The entire listing below needs to be transcribed word for word.

________________________

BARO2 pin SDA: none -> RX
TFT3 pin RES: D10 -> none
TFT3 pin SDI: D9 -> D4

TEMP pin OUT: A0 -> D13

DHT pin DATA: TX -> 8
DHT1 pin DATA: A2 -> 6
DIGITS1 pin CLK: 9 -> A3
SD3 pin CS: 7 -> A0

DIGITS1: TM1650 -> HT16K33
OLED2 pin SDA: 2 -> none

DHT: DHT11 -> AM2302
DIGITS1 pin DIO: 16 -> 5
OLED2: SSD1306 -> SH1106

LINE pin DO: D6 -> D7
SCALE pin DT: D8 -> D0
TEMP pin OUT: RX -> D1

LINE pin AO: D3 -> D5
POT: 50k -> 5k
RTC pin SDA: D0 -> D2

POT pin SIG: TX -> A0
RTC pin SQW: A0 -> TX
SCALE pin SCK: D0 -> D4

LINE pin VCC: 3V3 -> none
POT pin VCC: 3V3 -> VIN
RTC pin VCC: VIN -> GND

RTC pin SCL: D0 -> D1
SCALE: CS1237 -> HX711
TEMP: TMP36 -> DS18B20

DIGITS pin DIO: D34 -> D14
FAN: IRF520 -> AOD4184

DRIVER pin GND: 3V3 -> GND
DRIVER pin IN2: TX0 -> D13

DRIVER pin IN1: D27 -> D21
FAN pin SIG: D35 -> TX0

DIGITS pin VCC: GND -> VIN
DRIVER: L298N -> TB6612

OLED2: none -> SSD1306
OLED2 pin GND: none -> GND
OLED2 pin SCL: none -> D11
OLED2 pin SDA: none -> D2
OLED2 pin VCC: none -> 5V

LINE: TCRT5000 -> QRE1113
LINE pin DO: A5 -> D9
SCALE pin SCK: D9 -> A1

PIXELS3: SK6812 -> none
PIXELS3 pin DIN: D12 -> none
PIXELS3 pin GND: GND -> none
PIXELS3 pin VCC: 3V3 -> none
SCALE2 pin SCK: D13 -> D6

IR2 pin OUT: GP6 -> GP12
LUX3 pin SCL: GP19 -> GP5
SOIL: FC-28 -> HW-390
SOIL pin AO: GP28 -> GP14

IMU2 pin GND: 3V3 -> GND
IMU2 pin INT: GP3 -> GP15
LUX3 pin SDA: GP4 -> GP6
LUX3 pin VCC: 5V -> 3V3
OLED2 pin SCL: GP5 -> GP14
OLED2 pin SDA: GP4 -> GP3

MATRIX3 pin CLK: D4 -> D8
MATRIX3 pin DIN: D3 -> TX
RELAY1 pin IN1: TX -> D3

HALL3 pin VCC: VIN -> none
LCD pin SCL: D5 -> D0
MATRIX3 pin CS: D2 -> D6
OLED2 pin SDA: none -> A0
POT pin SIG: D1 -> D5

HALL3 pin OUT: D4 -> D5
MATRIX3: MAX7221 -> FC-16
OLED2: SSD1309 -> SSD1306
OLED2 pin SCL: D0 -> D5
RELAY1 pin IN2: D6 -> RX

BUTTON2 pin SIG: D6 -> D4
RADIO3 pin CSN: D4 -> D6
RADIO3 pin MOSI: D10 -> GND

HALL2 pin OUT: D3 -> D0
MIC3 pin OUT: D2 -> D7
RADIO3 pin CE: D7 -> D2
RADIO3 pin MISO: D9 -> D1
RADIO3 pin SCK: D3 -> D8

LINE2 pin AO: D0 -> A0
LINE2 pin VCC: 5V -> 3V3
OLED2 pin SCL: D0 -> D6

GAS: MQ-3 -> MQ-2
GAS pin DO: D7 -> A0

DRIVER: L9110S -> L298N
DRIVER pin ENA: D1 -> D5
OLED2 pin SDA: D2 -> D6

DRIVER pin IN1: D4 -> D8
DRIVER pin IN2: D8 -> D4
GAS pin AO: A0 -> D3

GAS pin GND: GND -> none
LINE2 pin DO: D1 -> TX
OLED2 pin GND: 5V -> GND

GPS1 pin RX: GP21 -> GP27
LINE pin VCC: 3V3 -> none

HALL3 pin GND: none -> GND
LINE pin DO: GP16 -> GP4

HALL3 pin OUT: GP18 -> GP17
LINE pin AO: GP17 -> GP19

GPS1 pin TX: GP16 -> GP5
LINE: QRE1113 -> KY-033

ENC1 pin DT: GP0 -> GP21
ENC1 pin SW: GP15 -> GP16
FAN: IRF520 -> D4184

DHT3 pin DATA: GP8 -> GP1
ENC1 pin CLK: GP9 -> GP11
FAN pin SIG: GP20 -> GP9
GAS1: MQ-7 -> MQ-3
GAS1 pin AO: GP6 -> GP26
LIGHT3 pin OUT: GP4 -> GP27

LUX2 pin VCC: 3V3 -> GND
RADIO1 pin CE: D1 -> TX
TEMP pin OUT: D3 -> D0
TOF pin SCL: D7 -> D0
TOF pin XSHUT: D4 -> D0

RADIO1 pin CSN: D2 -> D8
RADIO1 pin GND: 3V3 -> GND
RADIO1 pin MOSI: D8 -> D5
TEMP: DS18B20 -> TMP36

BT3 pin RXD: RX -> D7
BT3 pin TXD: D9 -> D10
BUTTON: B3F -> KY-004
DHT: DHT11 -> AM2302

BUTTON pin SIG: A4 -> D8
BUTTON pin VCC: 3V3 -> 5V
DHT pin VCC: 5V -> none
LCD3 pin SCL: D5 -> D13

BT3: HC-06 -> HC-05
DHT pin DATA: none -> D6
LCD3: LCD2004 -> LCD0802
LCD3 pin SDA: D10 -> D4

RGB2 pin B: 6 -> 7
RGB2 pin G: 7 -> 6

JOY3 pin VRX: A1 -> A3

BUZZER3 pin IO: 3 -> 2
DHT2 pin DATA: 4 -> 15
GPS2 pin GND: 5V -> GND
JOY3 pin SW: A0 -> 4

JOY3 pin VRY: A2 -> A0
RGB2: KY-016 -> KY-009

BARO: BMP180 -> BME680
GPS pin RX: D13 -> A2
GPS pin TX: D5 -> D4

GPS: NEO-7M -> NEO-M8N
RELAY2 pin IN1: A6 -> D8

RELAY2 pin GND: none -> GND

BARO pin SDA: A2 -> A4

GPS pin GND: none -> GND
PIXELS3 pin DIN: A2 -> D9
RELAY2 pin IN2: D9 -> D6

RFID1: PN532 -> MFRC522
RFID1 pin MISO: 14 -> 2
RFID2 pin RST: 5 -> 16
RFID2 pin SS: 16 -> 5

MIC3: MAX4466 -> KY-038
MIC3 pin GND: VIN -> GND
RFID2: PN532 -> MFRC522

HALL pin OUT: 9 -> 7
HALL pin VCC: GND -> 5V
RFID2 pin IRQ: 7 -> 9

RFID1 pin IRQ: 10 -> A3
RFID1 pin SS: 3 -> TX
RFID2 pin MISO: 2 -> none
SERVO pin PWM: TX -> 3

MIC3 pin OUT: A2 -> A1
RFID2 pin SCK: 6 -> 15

________________________

Answer below –
BARO2 pin SDA: none -> RX
TFT3 pin RES: D10 -> none
TFT3 pin SDI: D9 -> D4

TEMP pin OUT: A0 -> D13

DHT pin DATA: TX -> 8
DHT1 pin DATA: A2 -> 6
DIGITS1 pin CLK: 9 -> A3
SD3 pin CS: 7 -> A0

DIGITS1: TM1650 -> HT16K33
OLED2 pin SDA: 2 -> none

DHT: DHT11 -> AM2302
DIGITS1 pin DIO: 16 -> 5
OLED2: SSD1306 -> SH1106

LINE pin DO: D6 -> D7
SCALE pin DT: D8 -> D0
TEMP pin OUT: RX -> D1

LINE pin AO: D3 -> D5
POT: 50k -> 5k
RTC pin SDA: D0 -> D2

POT pin SIG: TX -> A0
RTC pin SQW: A0 -> TX
SCALE pin SCK: D0 -> D4

LINE pin VCC: 3V3 -> none
POT pin VCC: 3V3 -> VIN
RTC pin VCC: VIN -> GND

RTC pin SCL: D0 -> D1
SCALE: CS1237 -> HX711
TEMP: TMP36 -> DS18B20

DIGITS pin DIO: D34 -> D14
FAN: IRF520 -> AOD4184

DRIVER pin GND: 3V3 -> GND
DRIVER pin IN2: TX0 -> D13

DRIVER pin IN1: D27 -> D21
FAN pin SIG: D35 -> TX0

DIGITS pin VCC: GND -> VIN
DRIVER: L298N -> TB6612

OLED2: none -> SSD1306
OLED2 pin GND: none -> GND
OLED2 pin SCL: none -> D11
OLED2 pin SDA: none -> D2
OLED2 pin VCC: none -> 5V

LINE: TCRT5000 -> QRE1113
LINE pin DO: A5 -> D9
SCALE pin SCK: D9 -> A1

PIXELS3: SK6812 -> none
PIXELS3 pin DIN: D12 -> none
PIXELS3 pin GND: GND -> none
PIXELS3 pin VCC: 3V3 -> none
SCALE2 pin SCK: D13 -> D6

IR2 pin OUT: GP6 -> GP12
LUX3 pin SCL: GP19 -> GP5
SOIL: FC-28 -> HW-390
SOIL pin AO: GP28 -> GP14

IMU2 pin GND: 3V3 -> GND
IMU2 pin INT: GP3 -> GP15
LUX3 pin SDA: GP4 -> GP6
LUX3 pin VCC: 5V -> 3V3
OLED2 pin SCL: GP5 -> GP14
OLED2 pin SDA: GP4 -> GP3

MATRIX3 pin CLK: D4 -> D8
MATRIX3 pin DIN: D3 -> TX
RELAY1 pin IN1: TX -> D3

HALL3 pin VCC: VIN -> none
LCD pin SCL: D5 -> D0
MATRIX3 pin CS: D2 -> D6
OLED2 pin SDA: none -> A0
POT pin SIG: D1 -> D5

HALL3 pin OUT: D4 -> D5
MATRIX3: MAX7221 -> FC-16
OLED2: SSD1309 -> SSD1306
OLED2 pin SCL: D0 -> D5
RELAY1 pin IN2: D6 -> RX

BUTTON2 pin SIG: D6 -> D4
RADIO3 pin CSN: D4 -> D6
RADIO3 pin MOSI: D10 -> GND

HALL2 pin OUT: D3 -> D0
MIC3 pin OUT: D2 -> D7
RADIO3 pin CE: D7 -> D2
RADIO3 pin MISO: D9 -> D1
RADIO3 pin SCK: D3 -> D8

LINE2 pin AO: D0 -> A0
LINE2 pin VCC: 5V -> 3V3
OLED2 pin SCL: D0 -> D6

GAS: MQ-3 -> MQ-2
GAS pin DO: D7 -> A0

DRIVER: L9110S -> L298N
DRIVER pin ENA: D1 -> D5
OLED2 pin SDA: D2 -> D6

DRIVER pin IN1: D4 -> D8
DRIVER pin IN2: D8 -> D4
GAS pin AO: A0 -> D3

GAS pin GND: GND -> none
LINE2 pin DO: D1 -> TX
OLED2 pin GND: 5V -> GND

GPS1 pin RX: GP21 -> GP27
LINE pin VCC: 3V3 -> none

HALL3 pin GND: none -> GND
LINE pin DO: GP16 -> GP4

HALL3 pin OUT: GP18 -> GP17
LINE pin AO: GP17 -> GP19

GPS1 pin TX: GP16 -> GP5
LINE: QRE1113 -> KY-033

ENC1 pin DT: GP0 -> GP21
ENC1 pin SW: GP15 -> GP16
FAN: IRF520 -> D4184

DHT3 pin DATA: GP8 -> GP1
ENC1 pin CLK: GP9 -> GP11
FAN pin SIG: GP20 -> GP9
GAS1: MQ-7 -> MQ-3
GAS1 pin AO: GP6 -> GP26
LIGHT3 pin OUT: GP4 -> GP27

LUX2 pin VCC: 3V3 -> GND
RADIO1 pin CE: D1 -> TX
TEMP pin OUT: D3 -> D0
TOF pin SCL: D7 -> D0
TOF pin XSHUT: D4 -> D0

RADIO1 pin CSN: D2 -> D8
RADIO1 pin GND: 3V3 -> GND
RADIO1 pin MOSI: D8 -> D5
TEMP: DS18B20 -> TMP36

BT3 pin RXD: RX -> D7
BT3 pin TXD: D9 -> D10
BUTTON: B3F -> KY-004
DHT: DHT11 -> AM2302

BUTTON pin SIG: A4 -> D8
BUTTON pin VCC: 3V3 -> 5V
DHT pin VCC: 5V -> none
LCD3 pin SCL: D5 -> D13

BT3: HC-06 -> HC-05
DHT pin DATA: none -> D6
LCD3: LCD2004 -> LCD0802
LCD3 pin SDA: D10 -> D4

RGB2 pin B: 6 -> 7
RGB2 pin G: 7 -> 6

JOY3 pin VRX: A1 -> A3

BUZZER3 pin IO: 3 -> 2
DHT2 pin DATA: 4 -> 15
GPS2 pin GND: 5V -> GND
JOY3 pin SW: A0 -> 4

JOY3 pin VRY: A2 -> A0
RGB2: KY-016 -> KY-009

BARO: BMP180 -> BME680
GPS pin RX: D13 -> A2
GPS pin TX: D5 -> D4

GPS: NEO-7M -> NEO-M8N
RELAY2 pin IN1: A6 -> D8

RELAY2 pin GND: none -> GND

BARO pin SDA: A2 -> A4

GPS pin GND: none -> GND
PIXELS3 pin DIN: A2 -> D9
RELAY2 pin IN2: D9 -> D6

RFID1: PN532 -> MFRC522
RFID1 pin MISO: 14 -> 2
RFID2 pin RST: 5 -> 16
RFID2 pin SS: 16 -> 5

MIC3: MAX4466 -> KY-038
MIC3 pin GND: VIN -> GND
RFID2: PN532 -> MFRC522

HALL pin OUT: 9 -> 7
HALL pin VCC: GND -> 5V
RFID2 pin IRQ: 7 -> 9

RFID1 pin IRQ: 10 -> A3
RFID1 pin SS: 3 -> TX
RFID2 pin MISO: 2 -> none
SERVO pin PWM: TX -> 3

MIC3 pin OUT: A2 -> A1
RFID2 pin SCK: 6 -> 15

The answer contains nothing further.